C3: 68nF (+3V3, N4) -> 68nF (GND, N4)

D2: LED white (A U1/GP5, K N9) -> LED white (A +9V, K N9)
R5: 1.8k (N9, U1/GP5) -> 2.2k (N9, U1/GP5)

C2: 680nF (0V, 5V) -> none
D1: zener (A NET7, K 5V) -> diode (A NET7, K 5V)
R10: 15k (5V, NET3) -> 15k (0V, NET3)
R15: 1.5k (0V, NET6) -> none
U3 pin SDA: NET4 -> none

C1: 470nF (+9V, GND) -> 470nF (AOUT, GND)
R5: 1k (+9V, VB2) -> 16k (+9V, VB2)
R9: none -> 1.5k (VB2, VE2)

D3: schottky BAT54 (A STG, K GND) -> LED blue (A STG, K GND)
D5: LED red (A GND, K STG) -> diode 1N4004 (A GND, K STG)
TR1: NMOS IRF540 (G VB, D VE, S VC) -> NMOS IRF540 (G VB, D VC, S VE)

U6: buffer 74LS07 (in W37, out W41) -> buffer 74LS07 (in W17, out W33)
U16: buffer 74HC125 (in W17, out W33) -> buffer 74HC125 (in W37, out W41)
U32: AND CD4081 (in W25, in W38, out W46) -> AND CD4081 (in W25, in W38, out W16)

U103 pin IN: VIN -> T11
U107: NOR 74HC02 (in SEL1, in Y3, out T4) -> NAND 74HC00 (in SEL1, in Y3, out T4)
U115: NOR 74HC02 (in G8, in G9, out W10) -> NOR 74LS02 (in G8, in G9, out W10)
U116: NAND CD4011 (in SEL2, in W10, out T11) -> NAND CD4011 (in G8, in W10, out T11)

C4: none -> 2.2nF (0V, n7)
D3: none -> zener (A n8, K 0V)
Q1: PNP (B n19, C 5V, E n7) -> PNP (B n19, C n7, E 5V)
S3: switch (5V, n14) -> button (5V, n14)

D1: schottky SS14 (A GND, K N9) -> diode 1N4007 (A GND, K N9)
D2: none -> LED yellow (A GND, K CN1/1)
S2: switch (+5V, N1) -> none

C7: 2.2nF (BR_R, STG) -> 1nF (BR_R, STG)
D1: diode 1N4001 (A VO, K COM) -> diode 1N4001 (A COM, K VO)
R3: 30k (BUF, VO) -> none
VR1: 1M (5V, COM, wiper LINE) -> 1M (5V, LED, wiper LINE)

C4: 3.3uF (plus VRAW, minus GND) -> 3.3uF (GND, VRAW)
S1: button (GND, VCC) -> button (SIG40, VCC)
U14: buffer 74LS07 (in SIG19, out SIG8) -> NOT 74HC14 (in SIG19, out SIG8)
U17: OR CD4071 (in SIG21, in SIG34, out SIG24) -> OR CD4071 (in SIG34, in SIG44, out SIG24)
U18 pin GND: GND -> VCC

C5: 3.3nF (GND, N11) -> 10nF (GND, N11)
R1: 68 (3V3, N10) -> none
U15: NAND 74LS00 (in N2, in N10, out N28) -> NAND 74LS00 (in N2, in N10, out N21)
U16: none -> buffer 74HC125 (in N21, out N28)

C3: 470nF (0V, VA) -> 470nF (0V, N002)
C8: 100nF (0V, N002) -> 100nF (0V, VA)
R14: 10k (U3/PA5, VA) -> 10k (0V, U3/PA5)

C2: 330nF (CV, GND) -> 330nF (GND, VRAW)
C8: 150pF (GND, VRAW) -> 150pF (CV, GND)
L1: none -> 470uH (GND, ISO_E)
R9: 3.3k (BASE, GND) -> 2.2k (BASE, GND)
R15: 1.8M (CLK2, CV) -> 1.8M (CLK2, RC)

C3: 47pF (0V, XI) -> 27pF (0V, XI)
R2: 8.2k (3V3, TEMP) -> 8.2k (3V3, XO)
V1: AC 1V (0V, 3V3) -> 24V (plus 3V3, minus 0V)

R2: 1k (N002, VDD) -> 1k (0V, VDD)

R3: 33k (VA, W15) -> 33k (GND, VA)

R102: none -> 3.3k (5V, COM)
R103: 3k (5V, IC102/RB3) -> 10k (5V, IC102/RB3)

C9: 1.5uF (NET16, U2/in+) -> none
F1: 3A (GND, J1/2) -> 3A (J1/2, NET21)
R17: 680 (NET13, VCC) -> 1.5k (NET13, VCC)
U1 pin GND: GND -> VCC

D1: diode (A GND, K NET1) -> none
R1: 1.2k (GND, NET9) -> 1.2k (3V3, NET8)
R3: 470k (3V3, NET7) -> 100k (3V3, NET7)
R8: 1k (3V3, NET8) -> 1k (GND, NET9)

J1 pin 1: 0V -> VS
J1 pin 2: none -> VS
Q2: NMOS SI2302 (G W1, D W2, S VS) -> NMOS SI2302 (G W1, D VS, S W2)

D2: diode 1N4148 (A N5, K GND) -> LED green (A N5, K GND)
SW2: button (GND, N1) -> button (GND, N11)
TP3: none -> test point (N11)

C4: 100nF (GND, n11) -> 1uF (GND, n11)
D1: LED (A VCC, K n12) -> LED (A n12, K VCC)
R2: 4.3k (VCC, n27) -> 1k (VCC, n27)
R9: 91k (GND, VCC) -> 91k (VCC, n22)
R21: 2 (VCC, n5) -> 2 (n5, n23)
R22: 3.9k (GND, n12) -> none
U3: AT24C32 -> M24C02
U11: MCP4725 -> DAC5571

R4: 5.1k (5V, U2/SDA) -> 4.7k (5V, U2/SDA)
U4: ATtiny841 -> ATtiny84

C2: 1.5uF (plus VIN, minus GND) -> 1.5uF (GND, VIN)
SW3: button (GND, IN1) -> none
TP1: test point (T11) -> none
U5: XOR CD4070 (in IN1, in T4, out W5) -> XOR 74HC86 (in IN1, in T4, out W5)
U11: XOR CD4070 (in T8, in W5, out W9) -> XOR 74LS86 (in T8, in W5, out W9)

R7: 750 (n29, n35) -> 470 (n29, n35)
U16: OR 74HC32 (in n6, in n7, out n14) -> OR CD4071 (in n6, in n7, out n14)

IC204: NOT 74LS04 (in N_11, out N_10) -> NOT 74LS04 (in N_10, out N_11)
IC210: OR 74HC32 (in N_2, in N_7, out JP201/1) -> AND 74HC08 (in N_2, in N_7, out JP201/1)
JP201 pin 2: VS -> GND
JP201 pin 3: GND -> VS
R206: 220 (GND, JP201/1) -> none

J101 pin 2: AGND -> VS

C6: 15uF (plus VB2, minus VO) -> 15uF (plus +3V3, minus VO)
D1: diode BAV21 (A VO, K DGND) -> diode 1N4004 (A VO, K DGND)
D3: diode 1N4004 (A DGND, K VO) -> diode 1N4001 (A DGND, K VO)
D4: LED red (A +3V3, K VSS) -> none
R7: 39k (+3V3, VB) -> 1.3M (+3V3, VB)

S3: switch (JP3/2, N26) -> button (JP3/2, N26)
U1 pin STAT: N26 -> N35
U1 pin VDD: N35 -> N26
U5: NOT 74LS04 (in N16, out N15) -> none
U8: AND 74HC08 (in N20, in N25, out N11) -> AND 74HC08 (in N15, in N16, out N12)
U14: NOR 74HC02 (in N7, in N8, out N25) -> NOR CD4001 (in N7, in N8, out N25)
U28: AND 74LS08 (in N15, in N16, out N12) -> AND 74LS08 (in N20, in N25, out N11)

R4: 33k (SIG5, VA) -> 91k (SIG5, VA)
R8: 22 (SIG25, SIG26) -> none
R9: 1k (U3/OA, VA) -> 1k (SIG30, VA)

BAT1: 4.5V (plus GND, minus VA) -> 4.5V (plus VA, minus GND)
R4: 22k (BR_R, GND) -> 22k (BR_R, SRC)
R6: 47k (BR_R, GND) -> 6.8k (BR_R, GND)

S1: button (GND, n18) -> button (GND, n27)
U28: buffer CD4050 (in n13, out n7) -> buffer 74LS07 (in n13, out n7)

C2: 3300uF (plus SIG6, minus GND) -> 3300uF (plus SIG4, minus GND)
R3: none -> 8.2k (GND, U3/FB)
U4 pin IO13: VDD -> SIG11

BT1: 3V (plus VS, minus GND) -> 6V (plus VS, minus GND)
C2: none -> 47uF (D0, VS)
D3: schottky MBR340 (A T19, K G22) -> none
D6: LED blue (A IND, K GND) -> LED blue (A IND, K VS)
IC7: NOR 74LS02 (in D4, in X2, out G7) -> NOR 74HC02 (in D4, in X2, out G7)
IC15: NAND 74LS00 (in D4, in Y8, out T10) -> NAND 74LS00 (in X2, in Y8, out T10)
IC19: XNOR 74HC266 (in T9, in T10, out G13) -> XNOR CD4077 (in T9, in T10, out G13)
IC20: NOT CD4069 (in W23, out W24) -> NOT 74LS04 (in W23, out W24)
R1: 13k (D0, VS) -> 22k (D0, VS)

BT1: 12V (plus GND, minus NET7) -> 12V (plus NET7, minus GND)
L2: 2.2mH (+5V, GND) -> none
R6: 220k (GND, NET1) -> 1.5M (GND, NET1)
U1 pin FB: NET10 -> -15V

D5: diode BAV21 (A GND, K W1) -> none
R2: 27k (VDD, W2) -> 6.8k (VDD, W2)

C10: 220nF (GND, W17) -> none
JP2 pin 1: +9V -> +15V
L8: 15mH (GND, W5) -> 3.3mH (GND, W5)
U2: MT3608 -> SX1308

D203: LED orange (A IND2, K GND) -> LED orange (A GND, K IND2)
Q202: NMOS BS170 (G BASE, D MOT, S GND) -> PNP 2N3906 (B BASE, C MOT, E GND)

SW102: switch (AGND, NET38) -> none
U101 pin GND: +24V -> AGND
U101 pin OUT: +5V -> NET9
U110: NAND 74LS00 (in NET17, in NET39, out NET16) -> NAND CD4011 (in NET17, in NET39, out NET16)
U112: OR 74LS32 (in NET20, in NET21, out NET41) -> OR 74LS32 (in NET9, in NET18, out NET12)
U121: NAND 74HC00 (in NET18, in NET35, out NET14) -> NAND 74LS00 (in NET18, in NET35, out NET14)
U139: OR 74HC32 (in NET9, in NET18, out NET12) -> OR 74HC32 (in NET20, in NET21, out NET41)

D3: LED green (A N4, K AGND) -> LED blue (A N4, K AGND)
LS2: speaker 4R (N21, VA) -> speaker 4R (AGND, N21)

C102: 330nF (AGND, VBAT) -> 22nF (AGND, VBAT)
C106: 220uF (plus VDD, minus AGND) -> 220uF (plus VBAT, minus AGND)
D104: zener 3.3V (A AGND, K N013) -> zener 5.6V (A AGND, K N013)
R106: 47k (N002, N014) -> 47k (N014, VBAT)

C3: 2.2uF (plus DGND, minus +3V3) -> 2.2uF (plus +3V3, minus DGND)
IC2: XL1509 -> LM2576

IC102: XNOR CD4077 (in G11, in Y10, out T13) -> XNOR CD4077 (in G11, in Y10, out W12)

[What you need to do]: All lines in the data above from the one with "R2: 4.3k (VCC, n27) -> 1k (VCC, n27)" through the one with "U16: OR 74HC32" must be repeated exactly, and no others.

[Exercise result]:
R2: 4.3k (VCC, n27) -> 1k (VCC, n27)
R9: 91k (GND, VCC) -> 91k (VCC, n22)
R21: 2 (VCC, n5) -> 2 (n5, n23)
R22: 3.9k (GND, n12) -> none
U3: AT24C32 -> M24C02
U11: MCP4725 -> DAC5571

R4: 5.1k (5V, U2/SDA) -> 4.7k (5V, U2/SDA)
U4: ATtiny841 -> ATtiny84

C2: 1.5uF (plus VIN, minus GND) -> 1.5uF (GND, VIN)
SW3: button (GND, IN1) -> none
TP1: test point (T11) -> none
U5: XOR CD4070 (in IN1, in T4, out W5) -> XOR 74HC86 (in IN1, in T4, out W5)
U11: XOR CD4070 (in T8, in W5, out W9) -> XOR 74LS86 (in T8, in W5, out W9)

R7: 750 (n29, n35) -> 470 (n29, n35)
U16: OR 74HC32 (in n6, in n7, out n14) -> OR CD4071 (in n6, in n7, out n14)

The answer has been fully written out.